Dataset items

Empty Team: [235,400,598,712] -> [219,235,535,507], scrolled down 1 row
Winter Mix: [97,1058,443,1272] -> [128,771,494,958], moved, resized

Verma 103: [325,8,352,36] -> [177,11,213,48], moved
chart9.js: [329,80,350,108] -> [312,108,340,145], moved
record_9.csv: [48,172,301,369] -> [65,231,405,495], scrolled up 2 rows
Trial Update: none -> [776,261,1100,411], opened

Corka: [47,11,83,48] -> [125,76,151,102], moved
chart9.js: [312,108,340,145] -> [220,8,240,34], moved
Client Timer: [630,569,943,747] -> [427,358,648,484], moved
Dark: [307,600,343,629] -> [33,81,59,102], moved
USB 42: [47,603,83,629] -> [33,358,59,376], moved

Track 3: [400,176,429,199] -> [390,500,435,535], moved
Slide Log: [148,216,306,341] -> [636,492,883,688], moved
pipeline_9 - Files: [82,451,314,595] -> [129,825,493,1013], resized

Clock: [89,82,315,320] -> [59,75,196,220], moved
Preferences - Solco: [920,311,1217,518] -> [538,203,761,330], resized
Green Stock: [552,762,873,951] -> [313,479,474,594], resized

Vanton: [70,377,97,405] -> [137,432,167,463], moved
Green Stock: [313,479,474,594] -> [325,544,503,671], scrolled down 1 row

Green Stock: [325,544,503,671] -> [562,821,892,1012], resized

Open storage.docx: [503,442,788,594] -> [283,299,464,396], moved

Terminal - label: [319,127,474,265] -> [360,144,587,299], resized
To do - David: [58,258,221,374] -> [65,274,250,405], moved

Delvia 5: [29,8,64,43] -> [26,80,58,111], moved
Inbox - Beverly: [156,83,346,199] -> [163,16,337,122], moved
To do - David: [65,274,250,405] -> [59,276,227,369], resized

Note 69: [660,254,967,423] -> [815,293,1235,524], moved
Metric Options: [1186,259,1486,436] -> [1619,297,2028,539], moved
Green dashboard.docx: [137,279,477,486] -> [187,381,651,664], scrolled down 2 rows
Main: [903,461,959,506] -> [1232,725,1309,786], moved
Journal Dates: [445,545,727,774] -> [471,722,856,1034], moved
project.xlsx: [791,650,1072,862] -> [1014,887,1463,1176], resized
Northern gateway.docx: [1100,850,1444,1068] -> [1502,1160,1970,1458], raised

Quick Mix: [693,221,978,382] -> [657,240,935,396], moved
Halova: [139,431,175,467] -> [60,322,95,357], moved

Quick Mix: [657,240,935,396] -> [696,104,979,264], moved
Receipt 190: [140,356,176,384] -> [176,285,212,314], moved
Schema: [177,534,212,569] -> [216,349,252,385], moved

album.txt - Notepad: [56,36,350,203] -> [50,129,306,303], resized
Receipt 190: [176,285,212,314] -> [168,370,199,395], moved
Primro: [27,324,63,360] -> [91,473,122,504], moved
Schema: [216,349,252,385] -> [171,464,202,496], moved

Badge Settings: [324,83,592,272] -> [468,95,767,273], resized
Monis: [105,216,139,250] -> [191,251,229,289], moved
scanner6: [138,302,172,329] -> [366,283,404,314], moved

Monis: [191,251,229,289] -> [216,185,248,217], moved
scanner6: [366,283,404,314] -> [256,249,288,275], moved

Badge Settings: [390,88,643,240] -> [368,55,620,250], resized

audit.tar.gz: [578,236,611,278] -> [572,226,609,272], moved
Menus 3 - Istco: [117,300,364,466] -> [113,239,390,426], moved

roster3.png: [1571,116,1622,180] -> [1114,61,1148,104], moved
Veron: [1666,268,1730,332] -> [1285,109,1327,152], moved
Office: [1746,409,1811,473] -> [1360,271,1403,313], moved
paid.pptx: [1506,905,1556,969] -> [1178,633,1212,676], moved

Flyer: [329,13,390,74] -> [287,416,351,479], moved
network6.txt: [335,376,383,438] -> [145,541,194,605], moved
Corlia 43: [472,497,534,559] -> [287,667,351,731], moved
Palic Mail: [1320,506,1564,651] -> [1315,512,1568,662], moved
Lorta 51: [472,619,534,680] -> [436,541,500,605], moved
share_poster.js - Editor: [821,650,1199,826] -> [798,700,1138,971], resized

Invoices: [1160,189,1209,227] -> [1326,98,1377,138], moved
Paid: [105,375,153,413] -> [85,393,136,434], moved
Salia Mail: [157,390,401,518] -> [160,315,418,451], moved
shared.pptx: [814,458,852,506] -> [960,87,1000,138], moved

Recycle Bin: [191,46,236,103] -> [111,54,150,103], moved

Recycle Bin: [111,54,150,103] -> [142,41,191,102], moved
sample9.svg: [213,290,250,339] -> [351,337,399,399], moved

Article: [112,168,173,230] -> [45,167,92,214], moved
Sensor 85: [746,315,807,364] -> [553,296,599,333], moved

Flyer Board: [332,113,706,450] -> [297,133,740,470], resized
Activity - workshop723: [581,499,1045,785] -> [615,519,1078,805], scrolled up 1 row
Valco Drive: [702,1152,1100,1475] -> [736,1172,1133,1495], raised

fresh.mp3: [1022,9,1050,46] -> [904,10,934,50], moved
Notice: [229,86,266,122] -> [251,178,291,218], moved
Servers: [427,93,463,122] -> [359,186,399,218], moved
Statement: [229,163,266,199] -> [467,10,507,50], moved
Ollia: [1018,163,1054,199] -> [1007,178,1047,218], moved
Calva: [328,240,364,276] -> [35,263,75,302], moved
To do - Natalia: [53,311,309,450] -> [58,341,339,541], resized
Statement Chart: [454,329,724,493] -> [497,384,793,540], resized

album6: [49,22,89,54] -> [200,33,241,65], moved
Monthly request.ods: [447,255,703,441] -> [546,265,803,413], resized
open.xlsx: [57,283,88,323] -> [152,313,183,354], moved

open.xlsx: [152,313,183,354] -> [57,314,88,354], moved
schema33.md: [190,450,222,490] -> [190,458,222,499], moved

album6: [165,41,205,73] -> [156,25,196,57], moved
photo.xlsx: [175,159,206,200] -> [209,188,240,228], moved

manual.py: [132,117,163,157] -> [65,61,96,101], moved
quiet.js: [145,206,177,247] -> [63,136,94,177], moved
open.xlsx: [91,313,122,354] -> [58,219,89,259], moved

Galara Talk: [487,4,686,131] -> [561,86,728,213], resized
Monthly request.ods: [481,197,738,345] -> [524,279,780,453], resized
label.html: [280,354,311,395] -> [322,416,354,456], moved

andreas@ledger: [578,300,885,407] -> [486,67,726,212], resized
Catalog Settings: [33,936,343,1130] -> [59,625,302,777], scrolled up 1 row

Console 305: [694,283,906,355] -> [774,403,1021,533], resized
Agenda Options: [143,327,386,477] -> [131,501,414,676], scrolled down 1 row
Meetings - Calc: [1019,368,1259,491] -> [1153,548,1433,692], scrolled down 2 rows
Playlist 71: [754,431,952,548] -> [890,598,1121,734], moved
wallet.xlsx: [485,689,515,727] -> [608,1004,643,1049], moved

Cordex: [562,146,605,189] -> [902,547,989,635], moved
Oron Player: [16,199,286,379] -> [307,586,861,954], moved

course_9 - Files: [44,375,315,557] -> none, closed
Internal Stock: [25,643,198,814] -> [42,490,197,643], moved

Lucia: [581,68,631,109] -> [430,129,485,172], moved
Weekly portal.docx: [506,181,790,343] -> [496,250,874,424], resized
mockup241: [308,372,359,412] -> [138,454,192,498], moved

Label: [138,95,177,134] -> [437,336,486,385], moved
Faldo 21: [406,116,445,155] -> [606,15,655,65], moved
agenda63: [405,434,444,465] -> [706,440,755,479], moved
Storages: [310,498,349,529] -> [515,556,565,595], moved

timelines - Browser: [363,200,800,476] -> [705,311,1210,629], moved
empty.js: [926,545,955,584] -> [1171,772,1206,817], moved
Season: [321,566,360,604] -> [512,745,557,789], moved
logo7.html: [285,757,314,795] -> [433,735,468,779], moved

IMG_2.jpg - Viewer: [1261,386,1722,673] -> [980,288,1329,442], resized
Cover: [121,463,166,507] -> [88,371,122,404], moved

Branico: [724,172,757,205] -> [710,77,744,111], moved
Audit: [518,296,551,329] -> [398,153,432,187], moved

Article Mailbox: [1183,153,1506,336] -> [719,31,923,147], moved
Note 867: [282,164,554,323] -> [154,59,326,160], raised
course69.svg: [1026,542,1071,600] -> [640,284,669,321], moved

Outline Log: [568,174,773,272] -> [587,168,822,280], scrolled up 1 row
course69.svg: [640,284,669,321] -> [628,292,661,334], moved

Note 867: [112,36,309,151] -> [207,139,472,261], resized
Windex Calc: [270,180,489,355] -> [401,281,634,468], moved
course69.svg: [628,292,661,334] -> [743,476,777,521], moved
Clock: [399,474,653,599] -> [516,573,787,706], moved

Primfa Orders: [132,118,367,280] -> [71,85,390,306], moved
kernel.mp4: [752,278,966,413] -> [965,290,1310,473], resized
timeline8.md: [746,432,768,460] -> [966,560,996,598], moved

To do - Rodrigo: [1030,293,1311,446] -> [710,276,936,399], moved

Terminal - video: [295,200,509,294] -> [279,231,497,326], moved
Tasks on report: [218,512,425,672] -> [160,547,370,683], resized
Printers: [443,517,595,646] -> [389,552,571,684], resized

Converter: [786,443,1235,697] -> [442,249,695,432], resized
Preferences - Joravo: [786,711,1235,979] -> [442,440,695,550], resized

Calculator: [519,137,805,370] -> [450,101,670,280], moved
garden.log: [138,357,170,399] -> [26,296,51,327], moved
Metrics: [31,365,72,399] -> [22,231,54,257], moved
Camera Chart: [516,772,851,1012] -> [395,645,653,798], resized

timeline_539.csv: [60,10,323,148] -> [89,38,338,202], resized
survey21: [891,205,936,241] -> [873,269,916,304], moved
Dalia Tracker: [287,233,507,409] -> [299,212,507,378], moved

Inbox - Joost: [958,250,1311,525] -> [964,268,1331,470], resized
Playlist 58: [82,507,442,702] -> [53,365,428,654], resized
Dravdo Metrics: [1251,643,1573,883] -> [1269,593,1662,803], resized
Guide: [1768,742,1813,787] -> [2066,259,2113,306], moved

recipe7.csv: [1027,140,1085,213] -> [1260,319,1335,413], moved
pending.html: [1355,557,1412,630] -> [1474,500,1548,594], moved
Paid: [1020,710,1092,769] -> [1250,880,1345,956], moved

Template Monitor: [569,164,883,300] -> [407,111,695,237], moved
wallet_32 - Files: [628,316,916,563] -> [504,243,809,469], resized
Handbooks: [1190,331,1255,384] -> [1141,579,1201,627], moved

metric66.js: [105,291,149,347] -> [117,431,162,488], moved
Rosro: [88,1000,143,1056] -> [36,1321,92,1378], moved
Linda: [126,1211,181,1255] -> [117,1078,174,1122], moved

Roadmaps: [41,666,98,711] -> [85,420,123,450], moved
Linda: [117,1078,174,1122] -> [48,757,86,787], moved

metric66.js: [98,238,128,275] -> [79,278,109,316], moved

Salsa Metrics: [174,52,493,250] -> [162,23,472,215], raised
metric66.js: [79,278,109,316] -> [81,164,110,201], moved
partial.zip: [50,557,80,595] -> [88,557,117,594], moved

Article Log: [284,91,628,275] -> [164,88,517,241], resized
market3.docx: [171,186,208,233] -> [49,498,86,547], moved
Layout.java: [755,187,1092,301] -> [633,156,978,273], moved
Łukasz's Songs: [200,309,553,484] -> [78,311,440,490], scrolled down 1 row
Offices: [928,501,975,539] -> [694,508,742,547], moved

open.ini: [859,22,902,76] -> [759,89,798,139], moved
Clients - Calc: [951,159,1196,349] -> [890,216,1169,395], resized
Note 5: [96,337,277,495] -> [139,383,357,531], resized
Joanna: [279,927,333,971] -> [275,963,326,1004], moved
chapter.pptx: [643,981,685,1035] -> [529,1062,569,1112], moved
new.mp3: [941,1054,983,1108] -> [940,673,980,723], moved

◆ WORK TO BE COMPLETED
All lines from the start of the entries through the line where "Main: [903,461,959,506] ->" sits should be duplicated exactly, with nothing else in the output.

◆ EXPECTED ANSWER
Empty Team: [235,400,598,712] -> [219,235,535,507], scrolled down 1 row
Winter Mix: [97,1058,443,1272] -> [128,771,494,958], moved, resized

Verma 103: [325,8,352,36] -> [177,11,213,48], moved
chart9.js: [329,80,350,108] -> [312,108,340,145], moved
record_9.csv: [48,172,301,369] -> [65,231,405,495], scrolled up 2 rows
Trial Update: none -> [776,261,1100,411], opened

Corka: [47,11,83,48] -> [125,76,151,102], moved
chart9.js: [312,108,340,145] -> [220,8,240,34], moved
Client Timer: [630,569,943,747] -> [427,358,648,484], moved
Dark: [307,600,343,629] -> [33,81,59,102], moved
USB 42: [47,603,83,629] -> [33,358,59,376], moved

Track 3: [400,176,429,199] -> [390,500,435,535], moved
Slide Log: [148,216,306,341] -> [636,492,883,688], moved
pipeline_9 - Files: [82,451,314,595] -> [129,825,493,1013], resized

Clock: [89,82,315,320] -> [59,75,196,220], moved
Preferences - Solco: [920,311,1217,518] -> [538,203,761,330], resized
Green Stock: [552,762,873,951] -> [313,479,474,594], resized

Vanton: [70,377,97,405] -> [137,432,167,463], moved
Green Stock: [313,479,474,594] -> [325,544,503,671], scrolled down 1 row

Green Stock: [325,544,503,671] -> [562,821,892,1012], resized

Open storage.docx: [503,442,788,594] -> [283,299,464,396], moved

Terminal - label: [319,127,474,265] -> [360,144,587,299], resized
To do - David: [58,258,221,374] -> [65,274,250,405], moved

Delvia 5: [29,8,64,43] -> [26,80,58,111], moved
Inbox - Beverly: [156,83,346,199] -> [163,16,337,122], moved
To do - David: [65,274,250,405] -> [59,276,227,369], resized

Note 69: [660,254,967,423] -> [815,293,1235,524], moved
Metric Options: [1186,259,1486,436] -> [1619,297,2028,539], moved
Green dashboard.docx: [137,279,477,486] -> [187,381,651,664], scrolled down 2 rows
Main: [903,461,959,506] -> [1232,725,1309,786], moved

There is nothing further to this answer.